= Exercise description =
Your task is to repeat each record verbatim, exactly as it was written.

(Object tracking records)
=== Begin Enclosure ===
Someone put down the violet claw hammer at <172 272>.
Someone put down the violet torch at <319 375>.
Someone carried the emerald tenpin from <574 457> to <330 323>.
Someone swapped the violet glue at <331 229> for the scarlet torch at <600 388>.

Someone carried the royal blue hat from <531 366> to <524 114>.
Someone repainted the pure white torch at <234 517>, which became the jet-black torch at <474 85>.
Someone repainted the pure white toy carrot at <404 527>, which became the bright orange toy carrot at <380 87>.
=== End Enclosure ===
= Your response =
Someone put down the violet claw hammer at <172 272>.
Someone put down the violet torch at <319 375>.
Someone carried the emerald tenpin from <574 457> to <330 323>.
Someone swapped the violet glue at <331 229> for the scarlet torch at <600 388>.

Someone carried the royal blue hat from <531 366> to <524 114>.
Someone repainted the pure white torch at <234 517>, which became the jet-black torch at <474 85>.
Someone repainted the pure white toy carrot at <404 527>, which became the bright orange toy carrot at <380 87>.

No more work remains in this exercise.